━━━ Extracted data ━━━
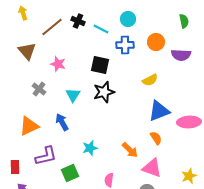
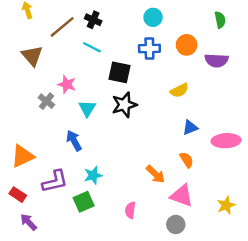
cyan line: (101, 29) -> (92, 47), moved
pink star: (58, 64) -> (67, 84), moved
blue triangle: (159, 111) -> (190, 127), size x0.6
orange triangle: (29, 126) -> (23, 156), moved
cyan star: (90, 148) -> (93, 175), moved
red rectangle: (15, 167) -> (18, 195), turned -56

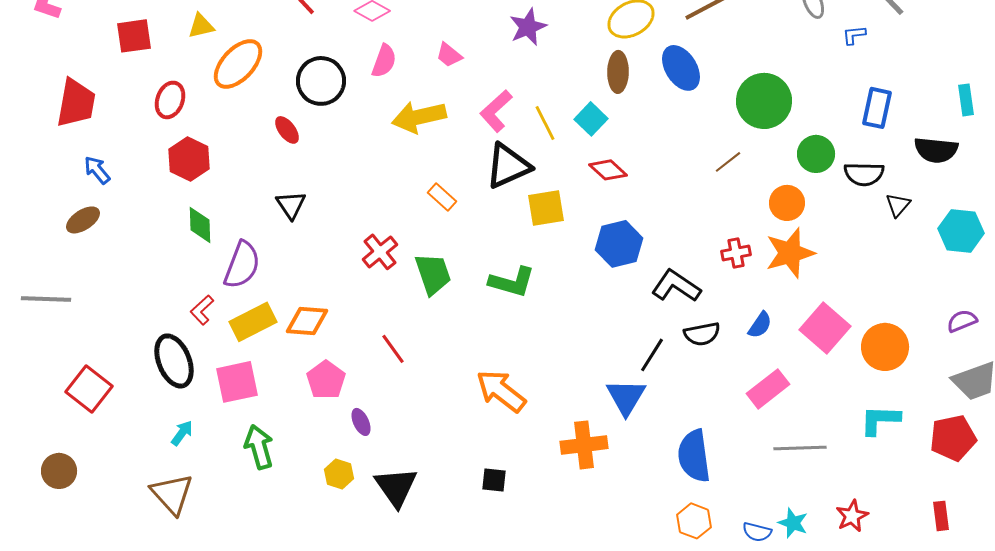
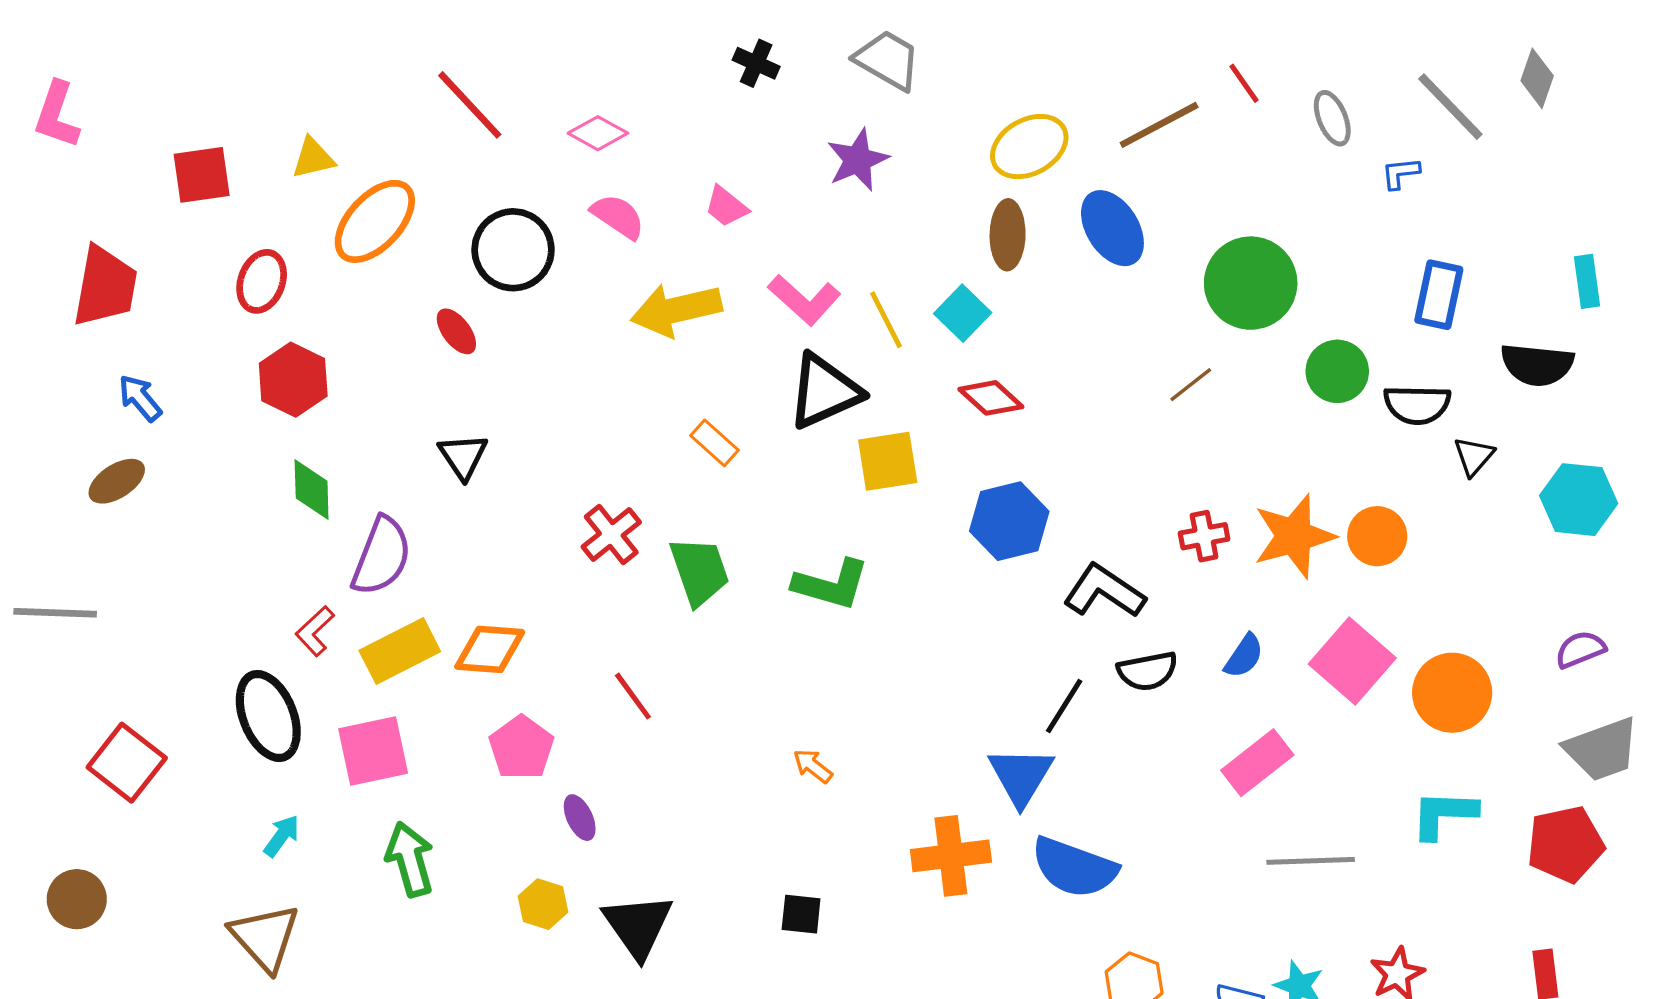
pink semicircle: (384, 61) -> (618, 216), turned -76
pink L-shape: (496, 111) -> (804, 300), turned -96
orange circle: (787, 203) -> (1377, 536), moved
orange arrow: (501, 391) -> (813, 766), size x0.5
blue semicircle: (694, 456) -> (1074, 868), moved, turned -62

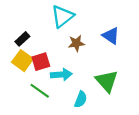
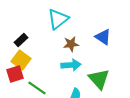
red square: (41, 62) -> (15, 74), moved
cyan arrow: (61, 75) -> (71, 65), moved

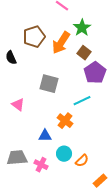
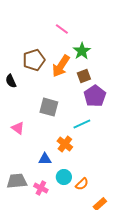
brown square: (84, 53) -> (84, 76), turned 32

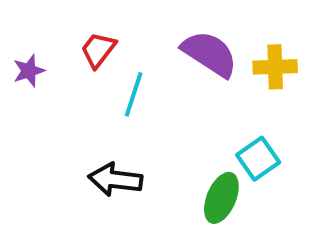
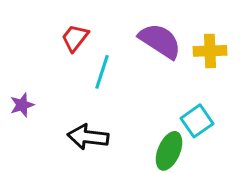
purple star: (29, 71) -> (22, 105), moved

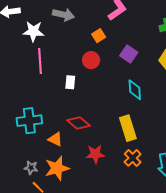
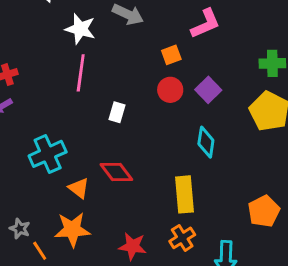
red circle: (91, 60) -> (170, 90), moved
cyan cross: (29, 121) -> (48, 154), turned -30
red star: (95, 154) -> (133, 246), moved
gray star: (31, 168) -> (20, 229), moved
━━━
> Exercise brief
Every line from the one with "pink L-shape: (496, 111)" through the last line of the data must be copied exactly. Leave the pictures out.

> Result of this exercise
pink L-shape: (496, 111) -> (804, 300), turned -96
orange circle: (787, 203) -> (1377, 536), moved
orange arrow: (501, 391) -> (813, 766), size x0.5
blue semicircle: (694, 456) -> (1074, 868), moved, turned -62

red square: (41, 62) -> (15, 74), moved
cyan arrow: (61, 75) -> (71, 65), moved

brown square: (84, 53) -> (84, 76), turned 32

purple star: (29, 71) -> (22, 105), moved

red circle: (91, 60) -> (170, 90), moved
cyan cross: (29, 121) -> (48, 154), turned -30
red star: (95, 154) -> (133, 246), moved
gray star: (31, 168) -> (20, 229), moved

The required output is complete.